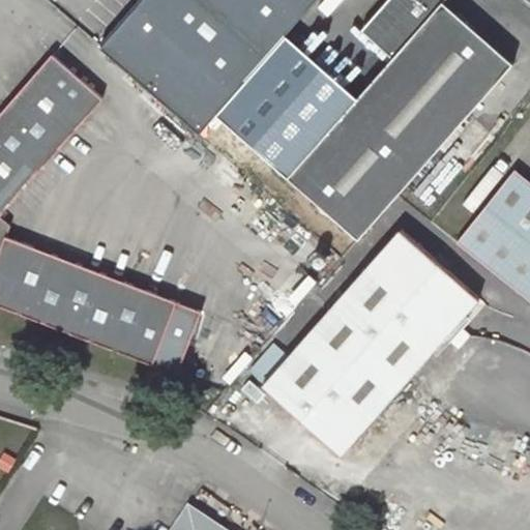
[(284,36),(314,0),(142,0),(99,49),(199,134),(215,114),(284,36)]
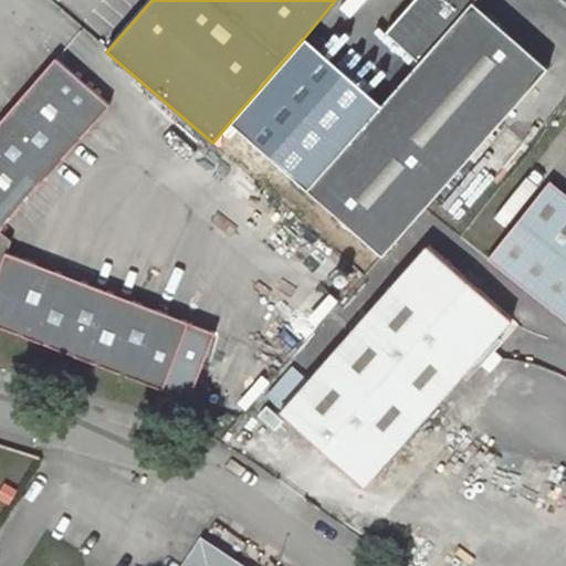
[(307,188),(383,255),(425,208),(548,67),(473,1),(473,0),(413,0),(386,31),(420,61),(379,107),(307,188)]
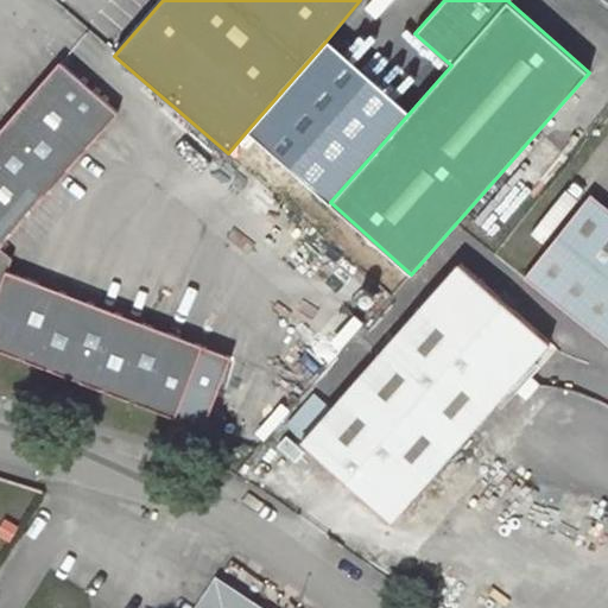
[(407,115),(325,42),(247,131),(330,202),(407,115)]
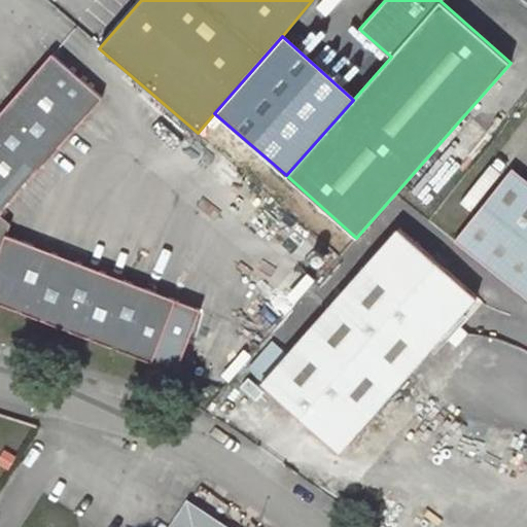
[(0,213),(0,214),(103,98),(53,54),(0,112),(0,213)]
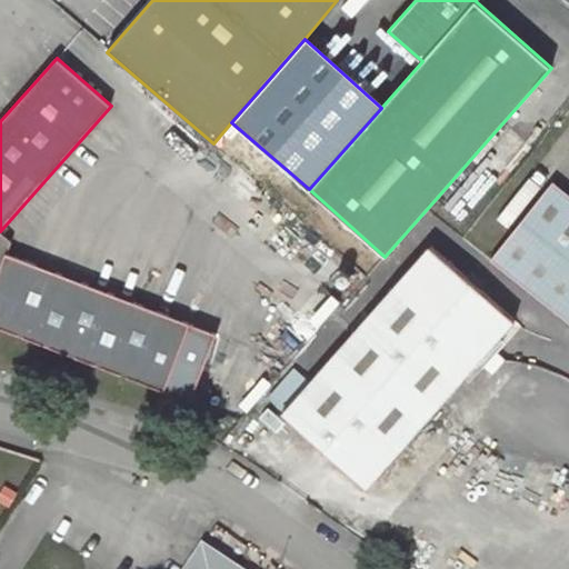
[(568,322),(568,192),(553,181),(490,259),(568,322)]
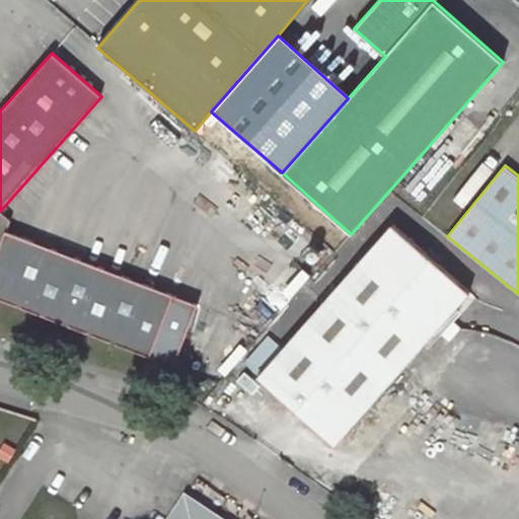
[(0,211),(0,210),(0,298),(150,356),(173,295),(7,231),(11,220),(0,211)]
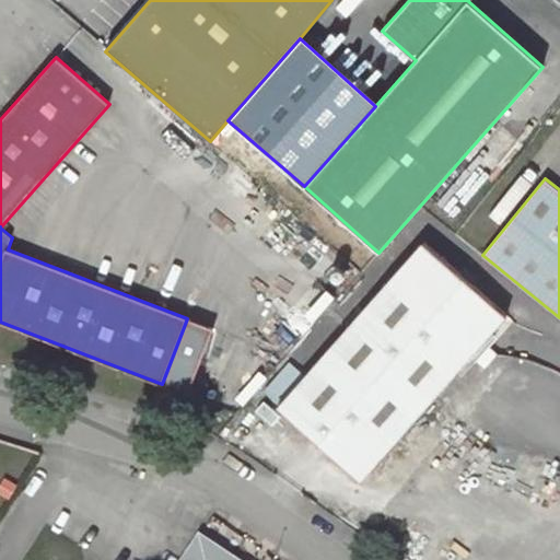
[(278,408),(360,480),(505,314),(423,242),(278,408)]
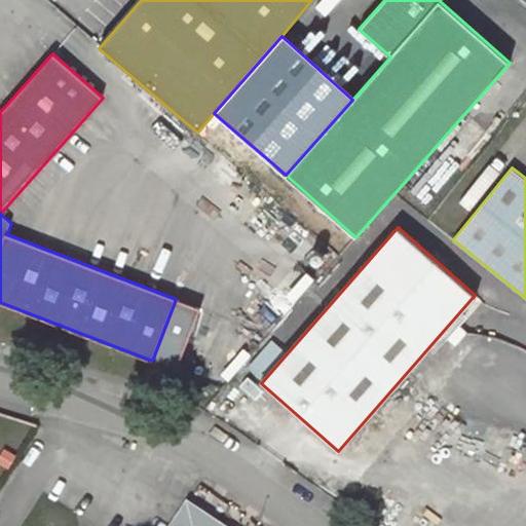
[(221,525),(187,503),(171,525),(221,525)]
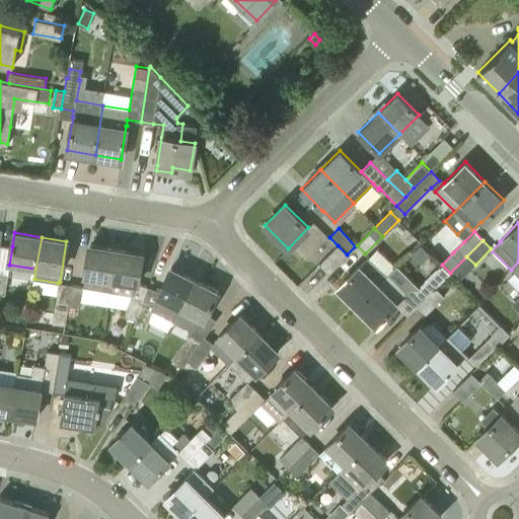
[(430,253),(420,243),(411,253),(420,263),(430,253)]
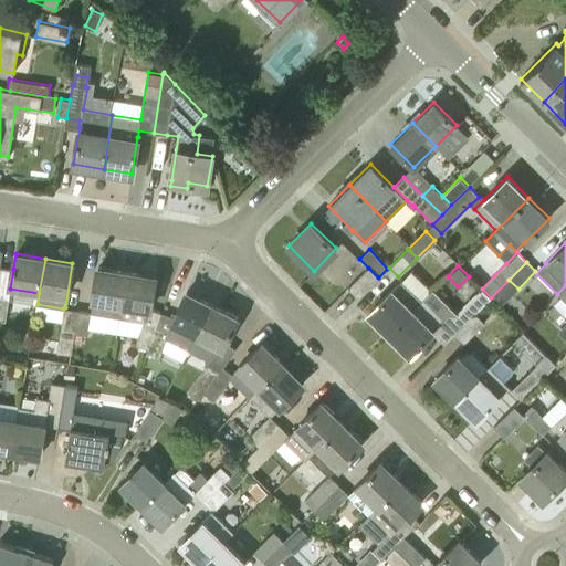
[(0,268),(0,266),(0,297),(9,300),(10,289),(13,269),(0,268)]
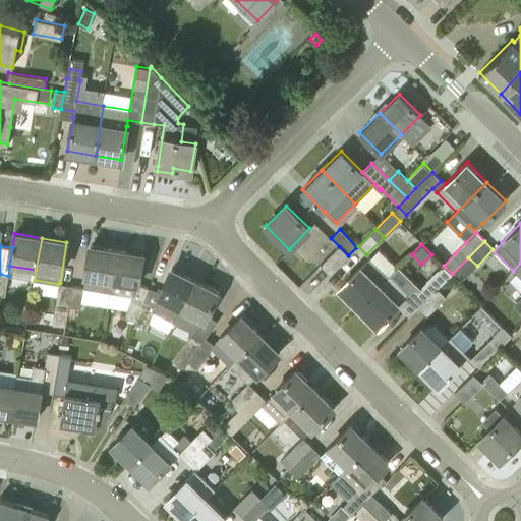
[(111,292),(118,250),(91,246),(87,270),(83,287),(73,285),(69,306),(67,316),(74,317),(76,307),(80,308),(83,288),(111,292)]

****************************************

Only those lines from the one containing "[(430,253),(420,243),(411,253),(420,263),(430,253)]" to the end of the material above, retyped exactly and without pictures, belong in your reply.

[(430,253),(420,243),(411,253),(420,263),(430,253)]
[(0,268),(0,266),(0,297),(9,300),(10,289),(13,269),(0,268)]
[(111,292),(118,250),(91,246),(87,270),(83,287),(73,285),(69,306),(67,316),(74,317),(76,307),(80,308),(83,288),(111,292)]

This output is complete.